■ About this exercise: All of the data below is to be copied exactly.

Object state comparisons
┄┄┄┄┄┄┄┄┄┄
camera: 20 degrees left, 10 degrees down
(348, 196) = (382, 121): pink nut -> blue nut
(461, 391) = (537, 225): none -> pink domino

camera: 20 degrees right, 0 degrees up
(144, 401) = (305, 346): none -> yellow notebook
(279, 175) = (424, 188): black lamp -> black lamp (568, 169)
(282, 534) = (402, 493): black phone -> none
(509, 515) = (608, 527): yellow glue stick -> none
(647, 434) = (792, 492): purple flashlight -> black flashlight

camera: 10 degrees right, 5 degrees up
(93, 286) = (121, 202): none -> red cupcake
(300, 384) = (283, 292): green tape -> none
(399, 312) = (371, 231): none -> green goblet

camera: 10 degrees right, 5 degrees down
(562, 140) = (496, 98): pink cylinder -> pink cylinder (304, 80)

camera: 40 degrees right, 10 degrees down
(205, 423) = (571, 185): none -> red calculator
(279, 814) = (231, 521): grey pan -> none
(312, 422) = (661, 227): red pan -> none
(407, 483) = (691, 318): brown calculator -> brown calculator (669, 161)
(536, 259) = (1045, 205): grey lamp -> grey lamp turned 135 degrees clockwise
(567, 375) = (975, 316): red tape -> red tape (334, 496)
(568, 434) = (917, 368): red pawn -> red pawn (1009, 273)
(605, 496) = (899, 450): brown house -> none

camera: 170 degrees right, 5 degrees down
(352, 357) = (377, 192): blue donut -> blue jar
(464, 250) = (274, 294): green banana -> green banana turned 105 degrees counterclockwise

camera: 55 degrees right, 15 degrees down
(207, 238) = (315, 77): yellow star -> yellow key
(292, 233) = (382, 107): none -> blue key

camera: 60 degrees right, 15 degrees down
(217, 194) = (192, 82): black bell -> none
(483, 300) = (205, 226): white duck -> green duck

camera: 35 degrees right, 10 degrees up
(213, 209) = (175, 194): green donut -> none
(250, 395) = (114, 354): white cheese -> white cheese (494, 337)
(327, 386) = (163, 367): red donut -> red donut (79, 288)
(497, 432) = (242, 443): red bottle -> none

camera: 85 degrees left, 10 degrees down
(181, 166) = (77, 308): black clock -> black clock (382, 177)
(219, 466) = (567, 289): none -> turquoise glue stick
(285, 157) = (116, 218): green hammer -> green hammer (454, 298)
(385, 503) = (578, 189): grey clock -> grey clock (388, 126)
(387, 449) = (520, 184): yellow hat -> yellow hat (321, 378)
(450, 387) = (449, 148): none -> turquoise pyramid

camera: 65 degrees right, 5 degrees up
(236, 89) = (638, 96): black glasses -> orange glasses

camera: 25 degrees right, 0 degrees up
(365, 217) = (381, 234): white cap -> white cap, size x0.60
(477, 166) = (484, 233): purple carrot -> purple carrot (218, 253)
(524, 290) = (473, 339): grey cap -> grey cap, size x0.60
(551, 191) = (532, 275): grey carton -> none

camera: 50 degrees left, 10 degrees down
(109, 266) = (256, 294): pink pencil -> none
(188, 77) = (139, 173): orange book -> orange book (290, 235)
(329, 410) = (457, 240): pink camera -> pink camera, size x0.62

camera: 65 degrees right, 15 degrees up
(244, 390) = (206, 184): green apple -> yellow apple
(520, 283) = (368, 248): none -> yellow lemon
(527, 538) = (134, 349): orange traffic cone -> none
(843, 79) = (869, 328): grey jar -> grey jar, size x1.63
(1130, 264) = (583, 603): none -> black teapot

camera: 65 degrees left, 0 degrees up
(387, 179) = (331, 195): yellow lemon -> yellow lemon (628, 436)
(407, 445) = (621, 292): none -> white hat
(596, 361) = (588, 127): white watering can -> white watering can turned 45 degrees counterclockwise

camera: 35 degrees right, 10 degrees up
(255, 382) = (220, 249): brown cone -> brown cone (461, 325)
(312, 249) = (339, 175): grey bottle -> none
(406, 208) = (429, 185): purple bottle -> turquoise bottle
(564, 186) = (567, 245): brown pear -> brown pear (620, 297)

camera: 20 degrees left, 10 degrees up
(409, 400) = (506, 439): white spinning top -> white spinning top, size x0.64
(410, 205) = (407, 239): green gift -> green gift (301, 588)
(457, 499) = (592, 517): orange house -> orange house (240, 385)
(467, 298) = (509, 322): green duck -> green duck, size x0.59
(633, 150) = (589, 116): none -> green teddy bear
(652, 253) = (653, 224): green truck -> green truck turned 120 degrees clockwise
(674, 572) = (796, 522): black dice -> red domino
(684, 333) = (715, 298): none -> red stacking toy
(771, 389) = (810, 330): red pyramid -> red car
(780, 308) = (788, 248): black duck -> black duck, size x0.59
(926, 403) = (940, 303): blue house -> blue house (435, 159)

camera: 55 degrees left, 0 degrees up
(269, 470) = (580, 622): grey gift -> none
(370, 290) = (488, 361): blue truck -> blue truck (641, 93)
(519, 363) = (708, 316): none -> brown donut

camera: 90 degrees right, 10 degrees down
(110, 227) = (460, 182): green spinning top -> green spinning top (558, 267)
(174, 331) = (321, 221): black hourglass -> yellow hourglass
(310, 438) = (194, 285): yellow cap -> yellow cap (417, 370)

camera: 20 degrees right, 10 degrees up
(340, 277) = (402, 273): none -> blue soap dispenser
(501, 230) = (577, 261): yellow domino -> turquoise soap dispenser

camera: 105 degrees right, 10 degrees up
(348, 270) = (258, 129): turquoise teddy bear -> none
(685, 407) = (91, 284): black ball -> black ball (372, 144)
┄┄┄┄┄┄┄┄┄┄
■ Output for this task:
camera: 20 degrees left, 10 degrees down
(348, 196) = (382, 121): pink nut -> blue nut
(461, 391) = (537, 225): none -> pink domino

camera: 20 degrees right, 0 degrees up
(144, 401) = (305, 346): none -> yellow notebook
(279, 175) = (424, 188): black lamp -> black lamp (568, 169)
(282, 534) = (402, 493): black phone -> none
(509, 515) = (608, 527): yellow glue stick -> none
(647, 434) = (792, 492): purple flashlight -> black flashlight

camera: 10 degrees right, 5 degrees up
(93, 286) = (121, 202): none -> red cupcake
(300, 384) = (283, 292): green tape -> none
(399, 312) = (371, 231): none -> green goblet

camera: 10 degrees right, 5 degrees down
(562, 140) = (496, 98): pink cylinder -> pink cylinder (304, 80)

camera: 40 degrees right, 10 degrees down
(205, 423) = (571, 185): none -> red calculator
(279, 814) = (231, 521): grey pan -> none
(312, 422) = (661, 227): red pan -> none
(407, 483) = (691, 318): brown calculator -> brown calculator (669, 161)
(536, 259) = (1045, 205): grey lamp -> grey lamp turned 135 degrees clockwise
(567, 375) = (975, 316): red tape -> red tape (334, 496)
(568, 434) = (917, 368): red pawn -> red pawn (1009, 273)
(605, 496) = (899, 450): brown house -> none

camera: 170 degrees right, 5 degrees down
(352, 357) = (377, 192): blue donut -> blue jar
(464, 250) = (274, 294): green banana -> green banana turned 105 degrees counterclockwise

camera: 55 degrees right, 15 degrees down
(207, 238) = (315, 77): yellow star -> yellow key
(292, 233) = (382, 107): none -> blue key

camera: 60 degrees right, 15 degrees down
(217, 194) = (192, 82): black bell -> none
(483, 300) = (205, 226): white duck -> green duck

camera: 35 degrees right, 10 degrees up
(213, 209) = (175, 194): green donut -> none
(250, 395) = (114, 354): white cheese -> white cheese (494, 337)
(327, 386) = (163, 367): red donut -> red donut (79, 288)
(497, 432) = (242, 443): red bottle -> none

camera: 85 degrees left, 10 degrees down
(181, 166) = (77, 308): black clock -> black clock (382, 177)
(219, 466) = (567, 289): none -> turquoise glue stick
(285, 157) = (116, 218): green hammer -> green hammer (454, 298)
(385, 503) = (578, 189): grey clock -> grey clock (388, 126)
(387, 449) = (520, 184): yellow hat -> yellow hat (321, 378)
(450, 387) = (449, 148): none -> turquoise pyramid

camera: 65 degrees right, 5 degrees up
(236, 89) = (638, 96): black glasses -> orange glasses

camera: 25 degrees right, 0 degrees up
(365, 217) = (381, 234): white cap -> white cap, size x0.60
(477, 166) = (484, 233): purple carrot -> purple carrot (218, 253)
(524, 290) = (473, 339): grey cap -> grey cap, size x0.60
(551, 191) = (532, 275): grey carton -> none

camera: 50 degrees left, 10 degrees down
(109, 266) = (256, 294): pink pencil -> none
(188, 77) = (139, 173): orange book -> orange book (290, 235)
(329, 410) = (457, 240): pink camera -> pink camera, size x0.62

camera: 65 degrees right, 15 degrees up
(244, 390) = (206, 184): green apple -> yellow apple
(520, 283) = (368, 248): none -> yellow lemon
(527, 538) = (134, 349): orange traffic cone -> none
(843, 79) = (869, 328): grey jar -> grey jar, size x1.63
(1130, 264) = (583, 603): none -> black teapot

camera: 65 degrees left, 0 degrees up
(387, 179) = (331, 195): yellow lemon -> yellow lemon (628, 436)
(407, 445) = (621, 292): none -> white hat
(596, 361) = (588, 127): white watering can -> white watering can turned 45 degrees counterclockwise

camera: 35 degrees right, 10 degrees up
(255, 382) = (220, 249): brown cone -> brown cone (461, 325)
(312, 249) = (339, 175): grey bottle -> none
(406, 208) = (429, 185): purple bottle -> turquoise bottle
(564, 186) = (567, 245): brown pear -> brown pear (620, 297)

camera: 20 degrees left, 10 degrees up
(409, 400) = (506, 439): white spinning top -> white spinning top, size x0.64
(410, 205) = (407, 239): green gift -> green gift (301, 588)
(457, 499) = (592, 517): orange house -> orange house (240, 385)
(467, 298) = (509, 322): green duck -> green duck, size x0.59
(633, 150) = (589, 116): none -> green teddy bear
(652, 253) = (653, 224): green truck -> green truck turned 120 degrees clockwise
(674, 572) = (796, 522): black dice -> red domino
(684, 333) = (715, 298): none -> red stacking toy
(771, 389) = (810, 330): red pyramid -> red car
(780, 308) = (788, 248): black duck -> black duck, size x0.59
(926, 403) = (940, 303): blue house -> blue house (435, 159)

camera: 55 degrees left, 0 degrees up
(269, 470) = (580, 622): grey gift -> none
(370, 290) = (488, 361): blue truck -> blue truck (641, 93)
(519, 363) = (708, 316): none -> brown donut

camera: 90 degrees right, 10 degrees down
(110, 227) = (460, 182): green spinning top -> green spinning top (558, 267)
(174, 331) = (321, 221): black hourglass -> yellow hourglass
(310, 438) = (194, 285): yellow cap -> yellow cap (417, 370)

camera: 20 degrees right, 10 degrees up
(340, 277) = (402, 273): none -> blue soap dispenser
(501, 230) = (577, 261): yellow domino -> turquoise soap dispenser

camera: 105 degrees right, 10 degrees up
(348, 270) = (258, 129): turquoise teddy bear -> none
(685, 407) = (91, 284): black ball -> black ball (372, 144)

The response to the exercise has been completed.